• Extracted records:
====================

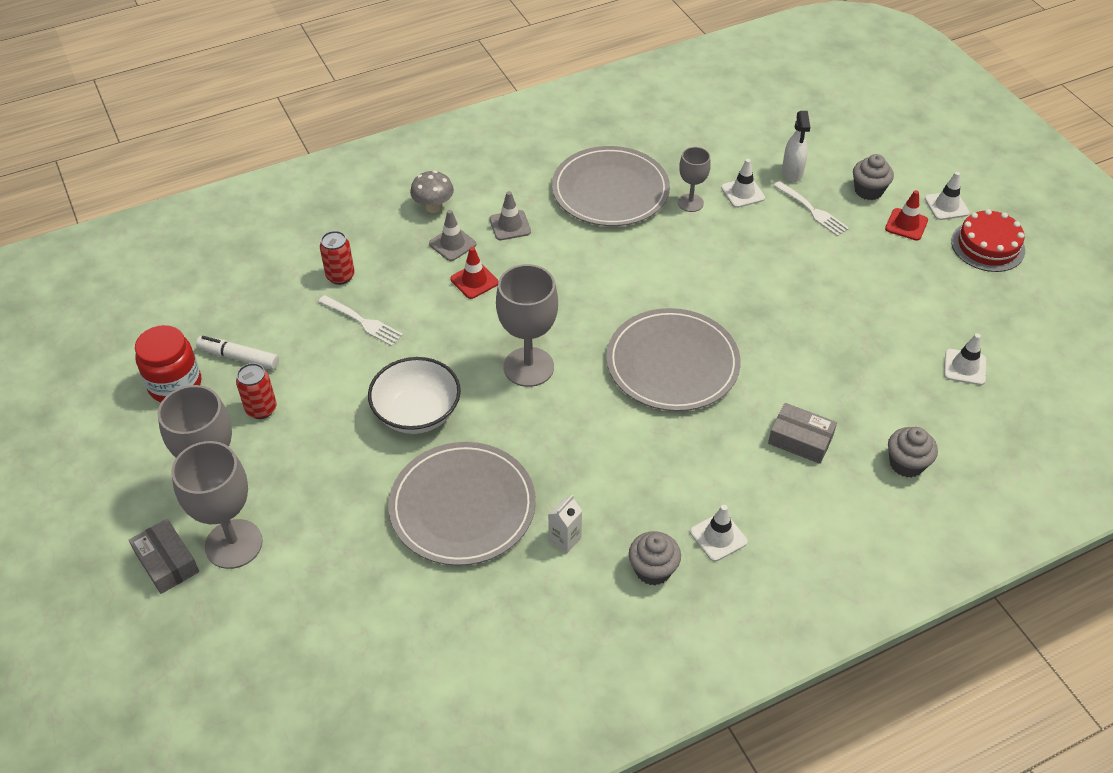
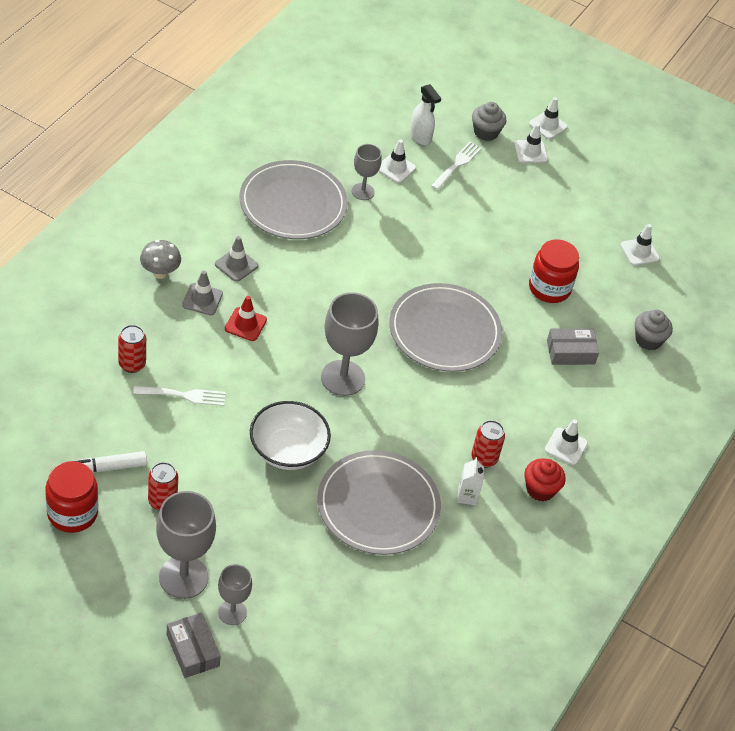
camera: 40 degrees left, 0 degrees up
(167, 562) = (192, 650): grey box -> grey box turned 45 degrees clockwise
(234, 544) = (232, 612): grey goblet -> grey goblet, size x0.58
(614, 509) = (484, 458): none -> red can
(653, 569) = (540, 489): grey cupcake -> red cupcake
(812, 210) = (457, 164): white fork -> white fork turned 75 degrees counterclockwise
(825, 365) = (549, 288): none -> red jar
(906, 224) = (530, 152): red traffic cone -> white traffic cone
(987, 246) = (596, 149): red cake -> none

====================

• PROMPT: Your job is to copy out every line from the records above that has the word "grey".

• RESPONSE:
(167, 562) = (192, 650): grey box -> grey box turned 45 degrees clockwise
(234, 544) = (232, 612): grey goblet -> grey goblet, size x0.58
(653, 569) = (540, 489): grey cupcake -> red cupcake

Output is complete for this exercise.